**WHAT YOU HAVE TO DO**
Every entry below must be repeated exactly; skip the pictures.

Recorded data
● ● ●
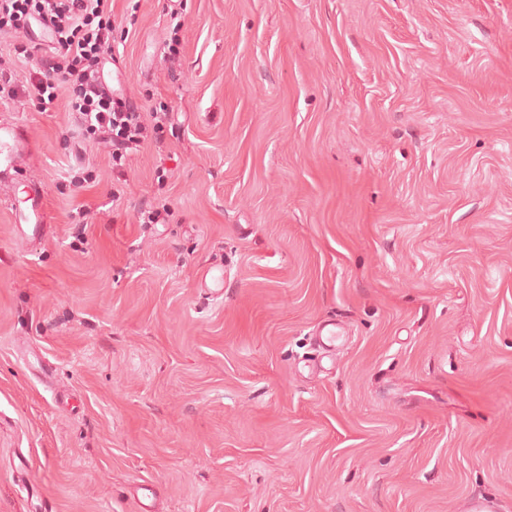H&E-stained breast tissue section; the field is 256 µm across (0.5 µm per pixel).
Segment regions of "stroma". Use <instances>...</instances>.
<instances>
[{
  "mask_svg": "<svg viewBox=\"0 0 512 512\" xmlns=\"http://www.w3.org/2000/svg\"><path fill=\"white\" fill-rule=\"evenodd\" d=\"M108 8L158 140L64 193L66 87L0 100L32 145L0 168V512H137L143 480L162 512H512V0ZM30 205L22 211L12 209L16 224L17 237L22 242L40 243L48 234L44 196L37 187H33L28 199Z\"/></svg>",
  "mask_w": 512,
  "mask_h": 512,
  "instance_id": "1",
  "label": "stroma"
}]
</instances>
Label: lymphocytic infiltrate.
● ● ●
**WORKED ANSWER**
H&E-stained breast tissue section; the field is 256 µm across (0.5 µm per pixel).
Segment regions of "stroma". Use <instances>...</instances>.
<instances>
[{
  "mask_svg": "<svg viewBox=\"0 0 512 512\" xmlns=\"http://www.w3.org/2000/svg\"><path fill=\"white\" fill-rule=\"evenodd\" d=\"M108 8L158 140L64 193L66 87L0 100L32 145L0 168V512H137L143 480L162 512H512V0ZM30 205L22 211L12 209L16 224L17 237L22 242L40 243L48 234L44 196L37 187H33L28 199Z\"/></svg>",
  "mask_w": 512,
  "mask_h": 512,
  "instance_id": "1",
  "label": "stroma"
}]
</instances>
Label: lymphocytic infiltrate.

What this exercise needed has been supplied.